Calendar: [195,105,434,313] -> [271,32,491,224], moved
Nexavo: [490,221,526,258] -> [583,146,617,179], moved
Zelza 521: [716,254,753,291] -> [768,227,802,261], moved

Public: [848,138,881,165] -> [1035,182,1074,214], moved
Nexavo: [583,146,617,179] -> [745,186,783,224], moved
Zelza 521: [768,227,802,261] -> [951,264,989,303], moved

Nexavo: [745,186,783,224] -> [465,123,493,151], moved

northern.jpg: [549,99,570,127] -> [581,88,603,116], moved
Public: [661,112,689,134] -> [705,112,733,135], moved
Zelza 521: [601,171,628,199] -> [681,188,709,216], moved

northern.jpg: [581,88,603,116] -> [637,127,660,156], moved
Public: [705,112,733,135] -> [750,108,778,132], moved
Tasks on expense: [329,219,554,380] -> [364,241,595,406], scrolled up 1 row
◇ ◇ ◇ ◇
Goal of the exercise.
Copy all lines in the listing above where the string "moved" appears.

Answer box.
Calendar: [195,105,434,313] -> [271,32,491,224], moved
Nexavo: [490,221,526,258] -> [583,146,617,179], moved
Zelza 521: [716,254,753,291] -> [768,227,802,261], moved
Public: [848,138,881,165] -> [1035,182,1074,214], moved
Nexavo: [583,146,617,179] -> [745,186,783,224], moved
Zelza 521: [768,227,802,261] -> [951,264,989,303], moved
Nexavo: [745,186,783,224] -> [465,123,493,151], moved
northern.jpg: [549,99,570,127] -> [581,88,603,116], moved
Public: [661,112,689,134] -> [705,112,733,135], moved
Zelza 521: [601,171,628,199] -> [681,188,709,216], moved
northern.jpg: [581,88,603,116] -> [637,127,660,156], moved
Public: [705,112,733,135] -> [750,108,778,132], moved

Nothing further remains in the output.